■ **Exercise**
Can you pull out each line of the data below that includes the word "none"?

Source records
□ □ □

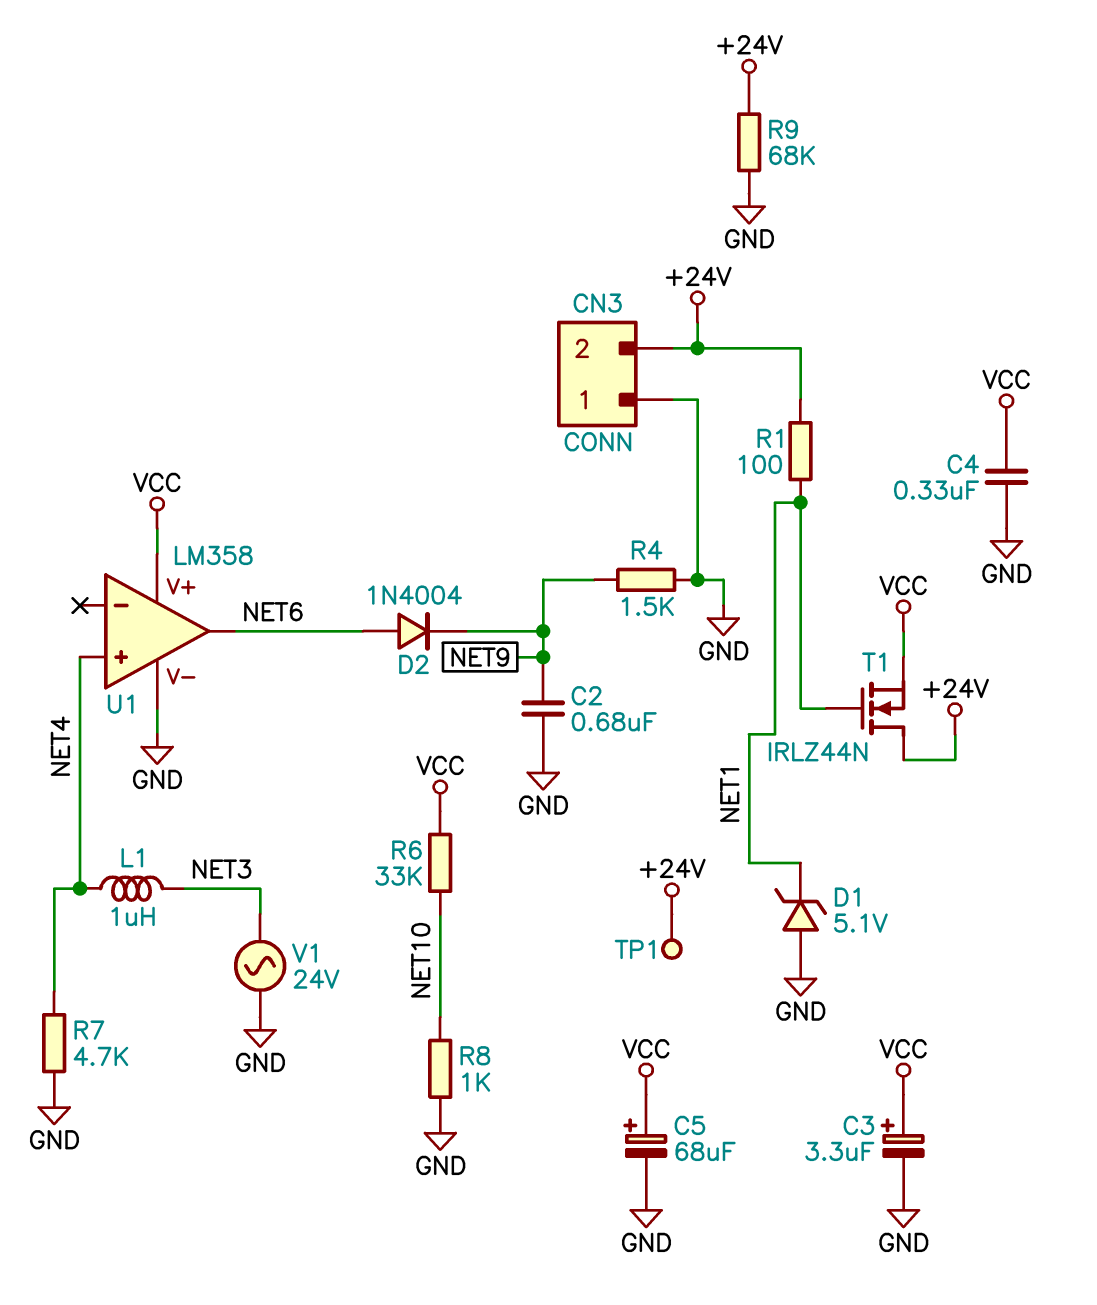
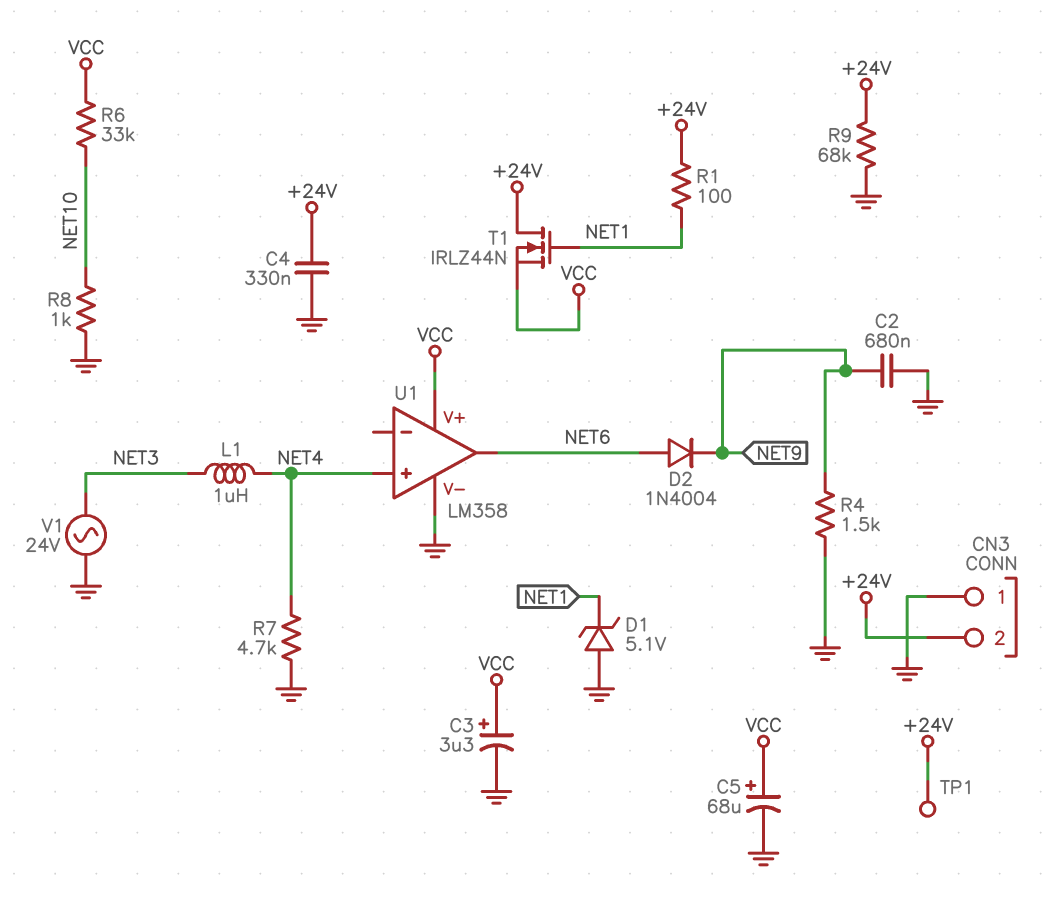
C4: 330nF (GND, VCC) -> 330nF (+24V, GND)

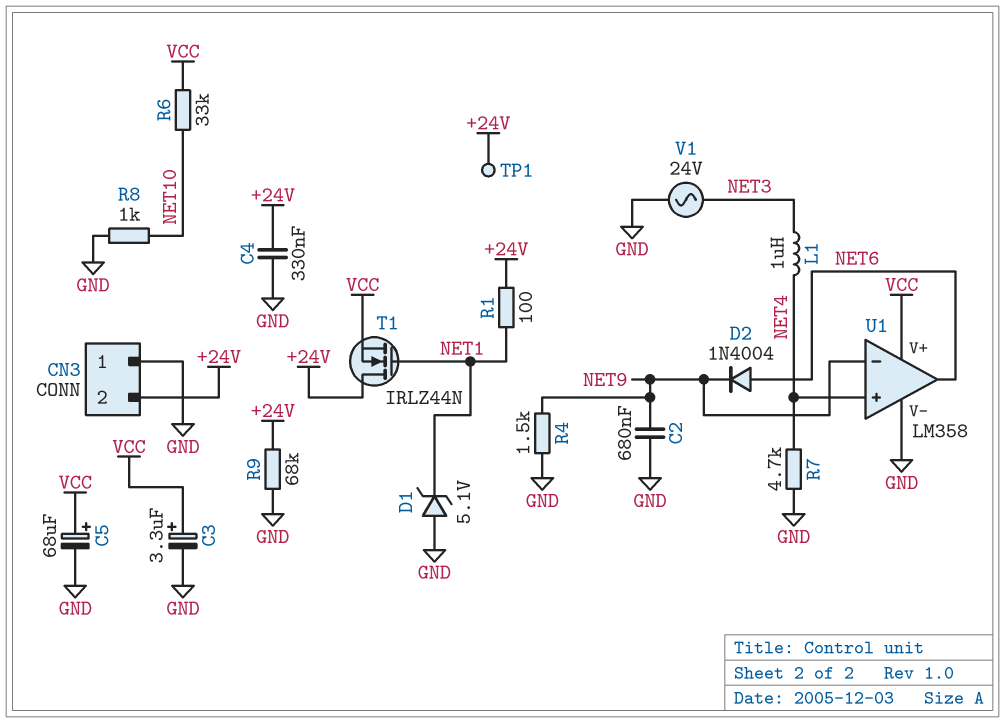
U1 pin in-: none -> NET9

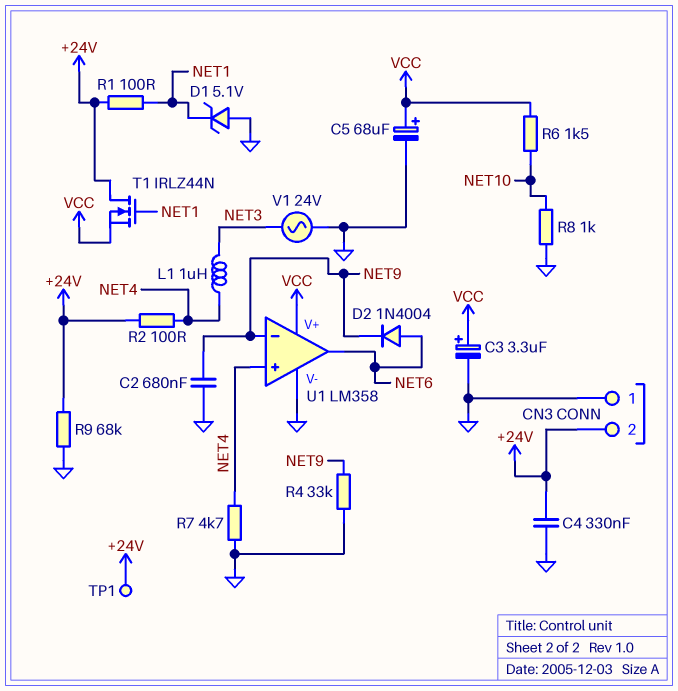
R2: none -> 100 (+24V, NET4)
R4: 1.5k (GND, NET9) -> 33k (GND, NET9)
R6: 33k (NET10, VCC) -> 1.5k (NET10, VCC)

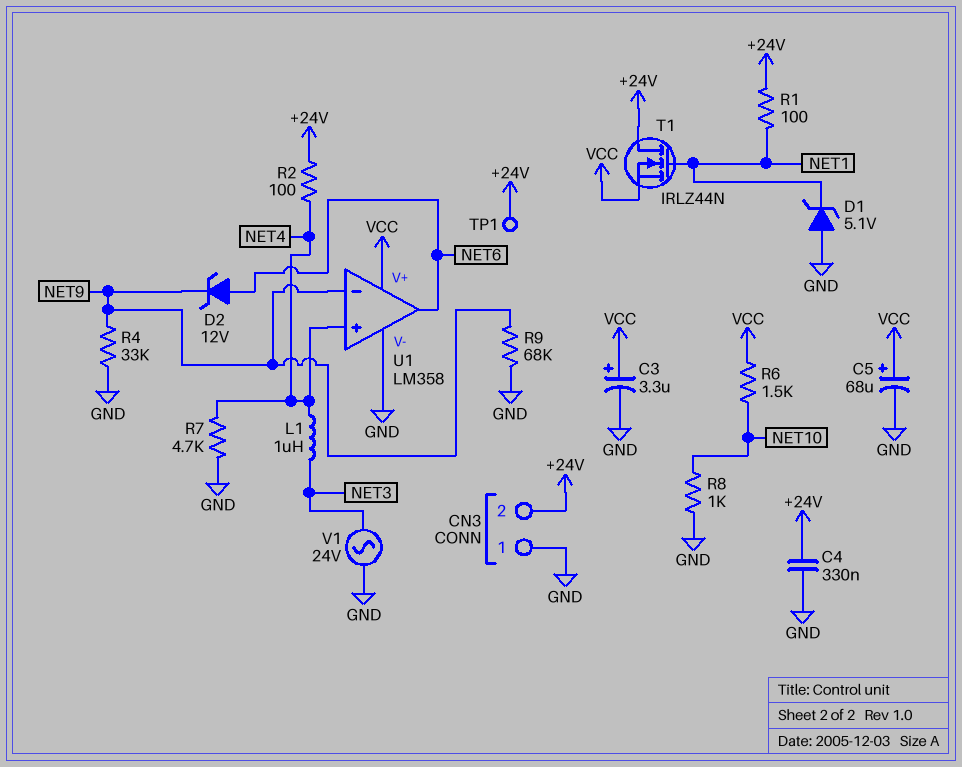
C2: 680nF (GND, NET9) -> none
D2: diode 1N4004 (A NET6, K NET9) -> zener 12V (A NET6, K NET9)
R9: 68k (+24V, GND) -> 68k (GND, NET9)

□ □ □

■ **The answer**
U1 pin in-: none -> NET9
R2: none -> 100 (+24V, NET4)
C2: 680nF (GND, NET9) -> none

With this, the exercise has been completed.